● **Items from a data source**
******

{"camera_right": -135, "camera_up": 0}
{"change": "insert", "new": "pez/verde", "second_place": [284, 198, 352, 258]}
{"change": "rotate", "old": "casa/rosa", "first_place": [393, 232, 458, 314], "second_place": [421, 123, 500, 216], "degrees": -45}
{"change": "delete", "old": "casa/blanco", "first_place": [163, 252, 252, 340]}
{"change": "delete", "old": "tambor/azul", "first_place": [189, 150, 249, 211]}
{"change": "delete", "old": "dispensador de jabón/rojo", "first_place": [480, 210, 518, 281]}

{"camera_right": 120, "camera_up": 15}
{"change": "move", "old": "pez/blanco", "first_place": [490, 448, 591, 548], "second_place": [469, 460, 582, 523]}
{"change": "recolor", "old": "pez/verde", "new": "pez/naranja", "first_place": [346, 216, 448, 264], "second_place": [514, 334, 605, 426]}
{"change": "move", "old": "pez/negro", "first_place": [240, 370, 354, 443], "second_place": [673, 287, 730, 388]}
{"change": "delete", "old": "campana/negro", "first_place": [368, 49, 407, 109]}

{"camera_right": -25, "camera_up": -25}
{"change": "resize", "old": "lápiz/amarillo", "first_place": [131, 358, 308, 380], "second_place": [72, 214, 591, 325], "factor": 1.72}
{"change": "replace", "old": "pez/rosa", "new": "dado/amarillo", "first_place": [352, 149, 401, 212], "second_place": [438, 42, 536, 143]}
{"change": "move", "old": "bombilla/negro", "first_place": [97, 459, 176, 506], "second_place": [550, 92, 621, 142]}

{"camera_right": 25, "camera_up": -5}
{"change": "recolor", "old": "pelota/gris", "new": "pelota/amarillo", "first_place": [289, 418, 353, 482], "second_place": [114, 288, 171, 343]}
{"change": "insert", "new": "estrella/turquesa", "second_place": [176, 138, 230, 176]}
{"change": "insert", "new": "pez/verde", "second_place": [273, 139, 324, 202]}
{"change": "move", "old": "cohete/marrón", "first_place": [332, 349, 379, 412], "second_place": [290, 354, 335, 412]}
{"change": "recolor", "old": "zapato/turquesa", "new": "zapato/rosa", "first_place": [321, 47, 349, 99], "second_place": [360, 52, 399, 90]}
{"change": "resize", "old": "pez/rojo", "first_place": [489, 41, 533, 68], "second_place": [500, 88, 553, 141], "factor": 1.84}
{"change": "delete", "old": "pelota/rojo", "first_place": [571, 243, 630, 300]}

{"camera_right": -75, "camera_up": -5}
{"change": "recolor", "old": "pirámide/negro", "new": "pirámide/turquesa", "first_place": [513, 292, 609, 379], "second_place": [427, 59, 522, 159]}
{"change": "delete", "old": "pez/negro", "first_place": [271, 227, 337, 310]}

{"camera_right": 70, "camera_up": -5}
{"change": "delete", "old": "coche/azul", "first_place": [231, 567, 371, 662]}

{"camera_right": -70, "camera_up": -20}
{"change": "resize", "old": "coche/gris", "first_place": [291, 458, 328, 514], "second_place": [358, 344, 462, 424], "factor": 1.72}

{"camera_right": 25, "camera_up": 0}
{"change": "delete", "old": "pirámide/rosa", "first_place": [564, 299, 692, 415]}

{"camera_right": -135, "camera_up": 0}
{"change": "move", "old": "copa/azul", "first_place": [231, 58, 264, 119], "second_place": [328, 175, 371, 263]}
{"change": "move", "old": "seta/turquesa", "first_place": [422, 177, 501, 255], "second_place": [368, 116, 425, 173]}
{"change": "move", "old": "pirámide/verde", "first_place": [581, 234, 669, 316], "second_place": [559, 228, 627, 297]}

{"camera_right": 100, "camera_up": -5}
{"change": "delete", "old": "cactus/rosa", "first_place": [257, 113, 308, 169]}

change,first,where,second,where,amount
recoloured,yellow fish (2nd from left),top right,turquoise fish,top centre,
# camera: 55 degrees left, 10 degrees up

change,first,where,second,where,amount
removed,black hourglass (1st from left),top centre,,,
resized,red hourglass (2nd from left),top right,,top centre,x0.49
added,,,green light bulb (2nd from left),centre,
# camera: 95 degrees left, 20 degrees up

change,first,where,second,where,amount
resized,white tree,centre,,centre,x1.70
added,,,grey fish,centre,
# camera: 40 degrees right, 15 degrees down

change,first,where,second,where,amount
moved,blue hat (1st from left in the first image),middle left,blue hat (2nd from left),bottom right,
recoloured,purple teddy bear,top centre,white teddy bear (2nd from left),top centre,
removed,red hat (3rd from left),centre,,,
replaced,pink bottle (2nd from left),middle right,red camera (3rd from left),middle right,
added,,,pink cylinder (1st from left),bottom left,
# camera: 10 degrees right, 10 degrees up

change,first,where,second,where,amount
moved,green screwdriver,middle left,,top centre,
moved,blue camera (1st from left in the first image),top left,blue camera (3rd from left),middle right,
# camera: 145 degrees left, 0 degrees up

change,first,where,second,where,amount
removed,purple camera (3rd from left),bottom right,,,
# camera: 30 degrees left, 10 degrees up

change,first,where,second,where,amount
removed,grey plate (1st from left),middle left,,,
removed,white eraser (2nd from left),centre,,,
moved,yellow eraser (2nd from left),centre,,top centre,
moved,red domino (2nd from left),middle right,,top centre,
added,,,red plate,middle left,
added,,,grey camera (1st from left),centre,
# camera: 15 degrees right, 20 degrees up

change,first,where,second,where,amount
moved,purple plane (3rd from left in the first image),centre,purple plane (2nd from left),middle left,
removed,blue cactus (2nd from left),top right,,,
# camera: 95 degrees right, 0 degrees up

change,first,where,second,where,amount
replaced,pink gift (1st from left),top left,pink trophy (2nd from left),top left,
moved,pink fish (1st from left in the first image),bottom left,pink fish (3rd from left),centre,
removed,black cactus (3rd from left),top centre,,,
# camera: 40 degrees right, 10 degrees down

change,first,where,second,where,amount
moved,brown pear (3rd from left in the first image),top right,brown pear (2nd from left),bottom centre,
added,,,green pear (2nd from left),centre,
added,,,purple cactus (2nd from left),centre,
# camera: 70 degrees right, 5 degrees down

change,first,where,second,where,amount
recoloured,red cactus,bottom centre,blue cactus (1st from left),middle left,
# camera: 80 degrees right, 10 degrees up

******

● **Problem**
Your answer should consist of every record, restated exactly.

● **Finished exercise**
{"camera_right": -135, "camera_up": 0}
{"change": "insert", "new": "pez/verde", "second_place": [284, 198, 352, 258]}
{"change": "rotate", "old": "casa/rosa", "first_place": [393, 232, 458, 314], "second_place": [421, 123, 500, 216], "degrees": -45}
{"change": "delete", "old": "casa/blanco", "first_place": [163, 252, 252, 340]}
{"change": "delete", "old": "tambor/azul", "first_place": [189, 150, 249, 211]}
{"change": "delete", "old": "dispensador de jabón/rojo", "first_place": [480, 210, 518, 281]}

{"camera_right": 120, "camera_up": 15}
{"change": "move", "old": "pez/blanco", "first_place": [490, 448, 591, 548], "second_place": [469, 460, 582, 523]}
{"change": "recolor", "old": "pez/verde", "new": "pez/naranja", "first_place": [346, 216, 448, 264], "second_place": [514, 334, 605, 426]}
{"change": "move", "old": "pez/negro", "first_place": [240, 370, 354, 443], "second_place": [673, 287, 730, 388]}
{"change": "delete", "old": "campana/negro", "first_place": [368, 49, 407, 109]}

{"camera_right": -25, "camera_up": -25}
{"change": "resize", "old": "lápiz/amarillo", "first_place": [131, 358, 308, 380], "second_place": [72, 214, 591, 325], "factor": 1.72}
{"change": "replace", "old": "pez/rosa", "new": "dado/amarillo", "first_place": [352, 149, 401, 212], "second_place": [438, 42, 536, 143]}
{"change": "move", "old": "bombilla/negro", "first_place": [97, 459, 176, 506], "second_place": [550, 92, 621, 142]}

{"camera_right": 25, "camera_up": -5}
{"change": "recolor", "old": "pelota/gris", "new": "pelota/amarillo", "first_place": [289, 418, 353, 482], "second_place": [114, 288, 171, 343]}
{"change": "insert", "new": "estrella/turquesa", "second_place": [176, 138, 230, 176]}
{"change": "insert", "new": "pez/verde", "second_place": [273, 139, 324, 202]}
{"change": "move", "old": "cohete/marrón", "first_place": [332, 349, 379, 412], "second_place": [290, 354, 335, 412]}
{"change": "recolor", "old": "zapato/turquesa", "new": "zapato/rosa", "first_place": [321, 47, 349, 99], "second_place": [360, 52, 399, 90]}
{"change": "resize", "old": "pez/rojo", "first_place": [489, 41, 533, 68], "second_place": [500, 88, 553, 141], "factor": 1.84}
{"change": "delete", "old": "pelota/rojo", "first_place": [571, 243, 630, 300]}

{"camera_right": -75, "camera_up": -5}
{"change": "recolor", "old": "pirámide/negro", "new": "pirámide/turquesa", "first_place": [513, 292, 609, 379], "second_place": [427, 59, 522, 159]}
{"change": "delete", "old": "pez/negro", "first_place": [271, 227, 337, 310]}

{"camera_right": 70, "camera_up": -5}
{"change": "delete", "old": "coche/azul", "first_place": [231, 567, 371, 662]}

{"camera_right": -70, "camera_up": -20}
{"change": "resize", "old": "coche/gris", "first_place": [291, 458, 328, 514], "second_place": [358, 344, 462, 424], "factor": 1.72}

{"camera_right": 25, "camera_up": 0}
{"change": "delete", "old": "pirámide/rosa", "first_place": [564, 299, 692, 415]}

{"camera_right": -135, "camera_up": 0}
{"change": "move", "old": "copa/azul", "first_place": [231, 58, 264, 119], "second_place": [328, 175, 371, 263]}
{"change": "move", "old": "seta/turquesa", "first_place": [422, 177, 501, 255], "second_place": [368, 116, 425, 173]}
{"change": "move", "old": "pirámide/verde", "first_place": [581, 234, 669, 316], "second_place": [559, 228, 627, 297]}

{"camera_right": 100, "camera_up": -5}
{"change": "delete", "old": "cactus/rosa", "first_place": [257, 113, 308, 169]}

change,first,where,second,where,amount
recoloured,yellow fish (2nd from left),top right,turquoise fish,top centre,
# camera: 55 degrees left, 10 degrees up

change,first,where,second,where,amount
removed,black hourglass (1st from left),top centre,,,
resized,red hourglass (2nd from left),top right,,top centre,x0.49
added,,,green light bulb (2nd from left),centre,
# camera: 95 degrees left, 20 degrees up

change,first,where,second,where,amount
resized,white tree,centre,,centre,x1.70
added,,,grey fish,centre,
# camera: 40 degrees right, 15 degrees down

change,first,where,second,where,amount
moved,blue hat (1st from left in the first image),middle left,blue hat (2nd from left),bottom right,
recoloured,purple teddy bear,top centre,white teddy bear (2nd from left),top centre,
removed,red hat (3rd from left),centre,,,
replaced,pink bottle (2nd from left),middle right,red camera (3rd from left),middle right,
added,,,pink cylinder (1st from left),bottom left,
# camera: 10 degrees right, 10 degrees up

change,first,where,second,where,amount
moved,green screwdriver,middle left,,top centre,
moved,blue camera (1st from left in the first image),top left,blue camera (3rd from left),middle right,
# camera: 145 degrees left, 0 degrees up

change,first,where,second,where,amount
removed,purple camera (3rd from left),bottom right,,,
# camera: 30 degrees left, 10 degrees up

change,first,where,second,where,amount
removed,grey plate (1st from left),middle left,,,
removed,white eraser (2nd from left),centre,,,
moved,yellow eraser (2nd from left),centre,,top centre,
moved,red domino (2nd from left),middle right,,top centre,
added,,,red plate,middle left,
added,,,grey camera (1st from left),centre,
# camera: 15 degrees right, 20 degrees up

change,first,where,second,where,amount
moved,purple plane (3rd from left in the first image),centre,purple plane (2nd from left),middle left,
removed,blue cactus (2nd from left),top right,,,
# camera: 95 degrees right, 0 degrees up

change,first,where,second,where,amount
replaced,pink gift (1st from left),top left,pink trophy (2nd from left),top left,
moved,pink fish (1st from left in the first image),bottom left,pink fish (3rd from left),centre,
removed,black cactus (3rd from left),top centre,,,
# camera: 40 degrees right, 10 degrees down

change,first,where,second,where,amount
moved,brown pear (3rd from left in the first image),top right,brown pear (2nd from left),bottom centre,
added,,,green pear (2nd from left),centre,
added,,,purple cactus (2nd from left),centre,
# camera: 70 degrees right, 5 degrees down

change,first,where,second,where,amount
recoloured,red cactus,bottom centre,blue cactus (1st from left),middle left,
# camera: 80 degrees right, 10 degrees up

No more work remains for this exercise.